=== The task ===
Exactly reproduce the lines from the one holding "brown brick F1:G3" through the final line of the listing below, with both ends included and nothing else.

=== Task material ===
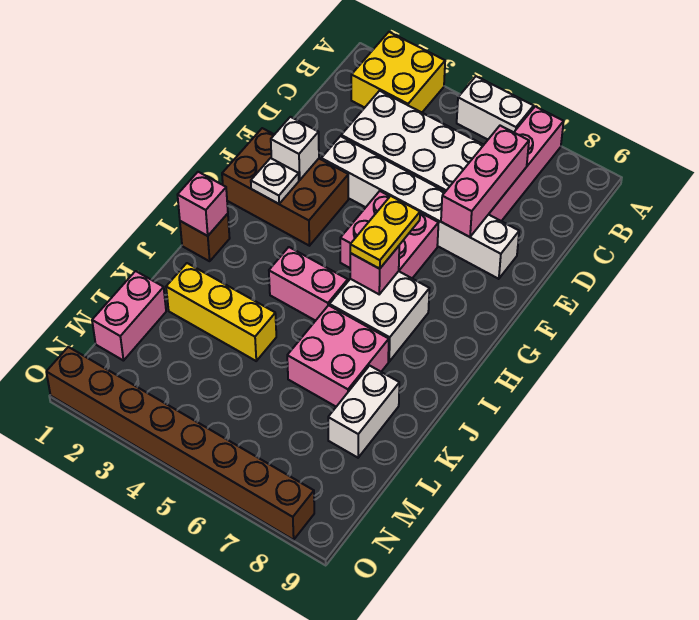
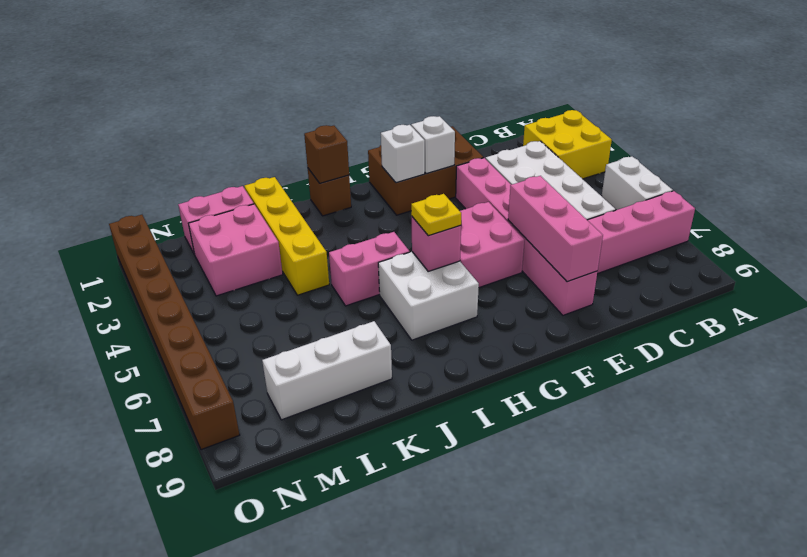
pink brick C7:E7 level 2 -> pink brick E6:E8 level 2
white brick E3:E8 level 1 -> pink brick E3:E8 level 1
brown brick F1:G3 level 1 -> brown brick E1:G2 level 1
white plate G2 level 2 -> white brick G2 level 2
yellow plate G6:H6 level 3 -> yellow plate H6 level 3
pink brick I1 level 2 -> brown brick I1 level 2
pink brick I4:I5 level 1 -> pink brick I5:J5 level 1
pink brick J6:K7 level 1 -> pink brick L2:M3 level 1
yellow brick K2:K4 level 1 -> yellow brick K1:K4 level 1
white brick K8:L8 level 1 -> white brick K8:M8 level 1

=== Exercise answer ===
brown brick F1:G3 level 1 -> brown brick E1:G2 level 1
white plate G2 level 2 -> white brick G2 level 2
yellow plate G6:H6 level 3 -> yellow plate H6 level 3
pink brick I1 level 2 -> brown brick I1 level 2
pink brick I4:I5 level 1 -> pink brick I5:J5 level 1
pink brick J6:K7 level 1 -> pink brick L2:M3 level 1
yellow brick K2:K4 level 1 -> yellow brick K1:K4 level 1
white brick K8:L8 level 1 -> white brick K8:M8 level 1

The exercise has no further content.